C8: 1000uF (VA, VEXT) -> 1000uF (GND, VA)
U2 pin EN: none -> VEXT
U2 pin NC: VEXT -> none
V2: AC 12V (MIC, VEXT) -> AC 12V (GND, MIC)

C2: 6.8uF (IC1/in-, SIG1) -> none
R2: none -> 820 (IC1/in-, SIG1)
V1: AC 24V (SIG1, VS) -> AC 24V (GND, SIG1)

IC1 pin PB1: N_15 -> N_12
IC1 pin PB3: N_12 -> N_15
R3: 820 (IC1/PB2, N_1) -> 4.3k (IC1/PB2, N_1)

++++++++

Your assignment:
Please repeat each entry exactly as written.

Task response:
C8: 1000uF (VA, VEXT) -> 1000uF (GND, VA)
U2 pin EN: none -> VEXT
U2 pin NC: VEXT -> none
V2: AC 12V (MIC, VEXT) -> AC 12V (GND, MIC)

C2: 6.8uF (IC1/in-, SIG1) -> none
R2: none -> 820 (IC1/in-, SIG1)
V1: AC 24V (SIG1, VS) -> AC 24V (GND, SIG1)

IC1 pin PB1: N_15 -> N_12
IC1 pin PB3: N_12 -> N_15
R3: 820 (IC1/PB2, N_1) -> 4.3k (IC1/PB2, N_1)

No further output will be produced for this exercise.